[SHORT EXERCISE]: Please rewrite the part of the material that opens with the line containing "seatbelt [224, 526]" and closes with the line containing "sauntered (431, 627)" as a numbered list, leaving out any blank lines.
-- Start RECORD SET --
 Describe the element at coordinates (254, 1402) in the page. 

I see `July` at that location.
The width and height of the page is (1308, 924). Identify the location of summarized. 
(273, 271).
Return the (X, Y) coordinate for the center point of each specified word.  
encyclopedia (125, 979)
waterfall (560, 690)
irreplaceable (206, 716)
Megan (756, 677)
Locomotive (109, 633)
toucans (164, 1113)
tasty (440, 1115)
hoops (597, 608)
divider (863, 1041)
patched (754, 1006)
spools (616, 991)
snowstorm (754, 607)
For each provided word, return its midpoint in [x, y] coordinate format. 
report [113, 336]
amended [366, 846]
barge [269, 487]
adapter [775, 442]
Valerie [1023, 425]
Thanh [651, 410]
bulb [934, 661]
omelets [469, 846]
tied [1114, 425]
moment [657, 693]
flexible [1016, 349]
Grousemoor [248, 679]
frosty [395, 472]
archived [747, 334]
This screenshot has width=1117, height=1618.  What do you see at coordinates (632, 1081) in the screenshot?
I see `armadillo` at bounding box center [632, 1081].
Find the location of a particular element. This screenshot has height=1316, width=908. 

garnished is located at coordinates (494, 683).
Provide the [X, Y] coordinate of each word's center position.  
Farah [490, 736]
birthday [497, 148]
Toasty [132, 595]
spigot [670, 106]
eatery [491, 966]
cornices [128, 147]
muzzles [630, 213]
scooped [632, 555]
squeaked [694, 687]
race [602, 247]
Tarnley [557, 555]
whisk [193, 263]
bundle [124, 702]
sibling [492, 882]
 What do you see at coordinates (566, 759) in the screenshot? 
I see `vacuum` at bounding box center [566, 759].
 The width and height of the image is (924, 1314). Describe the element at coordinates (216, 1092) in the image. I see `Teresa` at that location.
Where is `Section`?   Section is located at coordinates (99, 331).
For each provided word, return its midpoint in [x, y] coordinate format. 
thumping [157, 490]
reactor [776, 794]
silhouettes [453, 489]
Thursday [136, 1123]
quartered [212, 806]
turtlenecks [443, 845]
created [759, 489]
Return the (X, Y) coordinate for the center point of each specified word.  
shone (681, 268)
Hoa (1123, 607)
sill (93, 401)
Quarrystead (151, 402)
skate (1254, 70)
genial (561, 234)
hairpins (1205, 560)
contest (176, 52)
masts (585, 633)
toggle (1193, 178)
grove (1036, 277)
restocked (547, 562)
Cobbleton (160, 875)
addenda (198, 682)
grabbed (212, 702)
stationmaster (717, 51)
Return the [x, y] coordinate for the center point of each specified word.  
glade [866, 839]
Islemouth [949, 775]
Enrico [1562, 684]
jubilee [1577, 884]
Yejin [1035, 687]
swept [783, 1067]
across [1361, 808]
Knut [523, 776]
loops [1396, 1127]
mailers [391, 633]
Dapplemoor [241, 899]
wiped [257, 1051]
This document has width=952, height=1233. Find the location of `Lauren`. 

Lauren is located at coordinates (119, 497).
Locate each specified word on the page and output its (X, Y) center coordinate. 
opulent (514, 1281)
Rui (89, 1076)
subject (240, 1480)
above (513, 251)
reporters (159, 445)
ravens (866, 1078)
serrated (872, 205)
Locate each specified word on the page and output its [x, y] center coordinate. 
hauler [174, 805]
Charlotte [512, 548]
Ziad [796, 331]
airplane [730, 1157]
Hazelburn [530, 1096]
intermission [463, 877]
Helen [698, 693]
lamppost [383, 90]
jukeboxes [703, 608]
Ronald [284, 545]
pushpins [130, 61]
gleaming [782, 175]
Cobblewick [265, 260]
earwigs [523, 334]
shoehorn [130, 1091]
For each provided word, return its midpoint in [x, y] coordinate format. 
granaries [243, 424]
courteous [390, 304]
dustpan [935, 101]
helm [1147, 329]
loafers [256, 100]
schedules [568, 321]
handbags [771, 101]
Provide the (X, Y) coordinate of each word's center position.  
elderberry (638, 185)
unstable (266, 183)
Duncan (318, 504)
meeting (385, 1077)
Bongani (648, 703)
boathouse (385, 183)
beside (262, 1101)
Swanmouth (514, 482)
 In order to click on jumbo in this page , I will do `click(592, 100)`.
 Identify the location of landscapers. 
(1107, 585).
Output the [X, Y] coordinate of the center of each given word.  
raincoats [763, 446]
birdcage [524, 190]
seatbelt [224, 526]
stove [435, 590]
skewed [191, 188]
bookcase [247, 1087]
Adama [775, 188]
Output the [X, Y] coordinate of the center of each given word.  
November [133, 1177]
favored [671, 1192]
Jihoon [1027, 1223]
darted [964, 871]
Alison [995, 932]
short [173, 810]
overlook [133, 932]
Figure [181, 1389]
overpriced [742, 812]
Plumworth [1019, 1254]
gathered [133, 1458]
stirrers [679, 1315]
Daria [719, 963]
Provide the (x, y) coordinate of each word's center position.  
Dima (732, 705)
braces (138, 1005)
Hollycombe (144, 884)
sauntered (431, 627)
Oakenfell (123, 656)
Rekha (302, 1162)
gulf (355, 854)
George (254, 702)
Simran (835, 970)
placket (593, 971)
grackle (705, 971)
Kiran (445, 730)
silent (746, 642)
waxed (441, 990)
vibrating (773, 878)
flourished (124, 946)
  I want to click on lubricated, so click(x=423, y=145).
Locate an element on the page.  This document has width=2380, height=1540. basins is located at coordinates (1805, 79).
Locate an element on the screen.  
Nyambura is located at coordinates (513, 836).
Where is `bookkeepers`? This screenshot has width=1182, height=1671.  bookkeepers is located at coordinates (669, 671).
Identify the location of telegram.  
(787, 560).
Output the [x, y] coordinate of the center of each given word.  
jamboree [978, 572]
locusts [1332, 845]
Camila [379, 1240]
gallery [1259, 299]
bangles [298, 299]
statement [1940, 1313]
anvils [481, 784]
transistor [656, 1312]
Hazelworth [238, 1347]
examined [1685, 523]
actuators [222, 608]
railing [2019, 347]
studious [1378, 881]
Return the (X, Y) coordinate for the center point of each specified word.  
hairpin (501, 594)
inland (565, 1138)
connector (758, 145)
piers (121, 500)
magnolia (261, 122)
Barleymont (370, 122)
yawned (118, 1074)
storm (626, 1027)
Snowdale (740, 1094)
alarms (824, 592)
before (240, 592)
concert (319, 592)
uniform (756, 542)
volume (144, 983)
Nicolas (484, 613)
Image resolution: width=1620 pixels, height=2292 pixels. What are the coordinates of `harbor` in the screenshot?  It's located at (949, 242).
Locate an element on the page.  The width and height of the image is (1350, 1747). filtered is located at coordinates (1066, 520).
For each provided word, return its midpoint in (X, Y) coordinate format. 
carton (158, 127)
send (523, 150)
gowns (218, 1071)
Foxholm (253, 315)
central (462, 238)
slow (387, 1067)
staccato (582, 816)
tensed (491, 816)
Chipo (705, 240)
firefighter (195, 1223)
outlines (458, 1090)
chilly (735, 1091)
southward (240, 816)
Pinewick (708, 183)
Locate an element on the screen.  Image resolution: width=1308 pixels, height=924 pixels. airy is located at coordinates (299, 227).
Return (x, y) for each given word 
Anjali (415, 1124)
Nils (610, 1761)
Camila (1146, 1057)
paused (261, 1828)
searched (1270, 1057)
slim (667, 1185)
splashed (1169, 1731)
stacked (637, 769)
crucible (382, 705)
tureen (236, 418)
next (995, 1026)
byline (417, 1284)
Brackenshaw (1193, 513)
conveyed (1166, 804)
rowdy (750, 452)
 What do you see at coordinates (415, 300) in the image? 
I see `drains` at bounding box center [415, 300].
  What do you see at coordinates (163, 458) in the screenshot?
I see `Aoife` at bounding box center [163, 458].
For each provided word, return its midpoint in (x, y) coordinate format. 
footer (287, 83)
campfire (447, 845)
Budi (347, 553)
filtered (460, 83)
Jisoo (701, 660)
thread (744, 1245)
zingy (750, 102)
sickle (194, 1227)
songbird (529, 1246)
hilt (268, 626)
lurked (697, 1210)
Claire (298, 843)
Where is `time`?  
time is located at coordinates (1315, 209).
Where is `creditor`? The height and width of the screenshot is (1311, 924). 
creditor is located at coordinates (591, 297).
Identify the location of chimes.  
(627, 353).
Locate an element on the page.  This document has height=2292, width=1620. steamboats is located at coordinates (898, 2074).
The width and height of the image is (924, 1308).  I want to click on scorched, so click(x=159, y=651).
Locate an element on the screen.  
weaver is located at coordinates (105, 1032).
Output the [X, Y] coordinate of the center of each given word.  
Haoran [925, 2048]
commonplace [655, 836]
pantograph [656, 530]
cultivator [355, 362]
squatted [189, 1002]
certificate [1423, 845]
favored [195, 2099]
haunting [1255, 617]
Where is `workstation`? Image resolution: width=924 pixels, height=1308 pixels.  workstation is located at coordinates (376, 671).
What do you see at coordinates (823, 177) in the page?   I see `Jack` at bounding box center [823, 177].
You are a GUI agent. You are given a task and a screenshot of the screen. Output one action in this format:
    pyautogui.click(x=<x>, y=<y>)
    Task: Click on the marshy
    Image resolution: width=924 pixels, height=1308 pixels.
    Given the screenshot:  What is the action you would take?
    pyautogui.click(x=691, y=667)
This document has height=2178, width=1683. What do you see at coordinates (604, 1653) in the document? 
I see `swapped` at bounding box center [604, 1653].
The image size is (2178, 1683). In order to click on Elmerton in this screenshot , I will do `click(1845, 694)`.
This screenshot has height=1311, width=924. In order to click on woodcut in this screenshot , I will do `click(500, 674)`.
-- End RECORD SET --
[ANSWER IN FULL]:
1. seatbelt [224, 526]
2. stove [435, 590]
3. skewed [191, 188]
4. bookcase [247, 1087]
5. Adama [775, 188]
6. Output the [X, Y] coordinate of the center of each given word.  
7. November [133, 1177]
8. favored [671, 1192]
9. Jihoon [1027, 1223]
10. darted [964, 871]
11. Alison [995, 932]
12. short [173, 810]
13. overlook [133, 932]
14. Figure [181, 1389]
15. overpriced [742, 812]
16. Plumworth [1019, 1254]
17. gathered [133, 1458]
18. stirrers [679, 1315]
19. Daria [719, 963]
20. Provide the (x, y) coordinate of each word's center position.  
21. Dima (732, 705)
22. braces (138, 1005)
23. Hollycombe (144, 884)
24. sauntered (431, 627)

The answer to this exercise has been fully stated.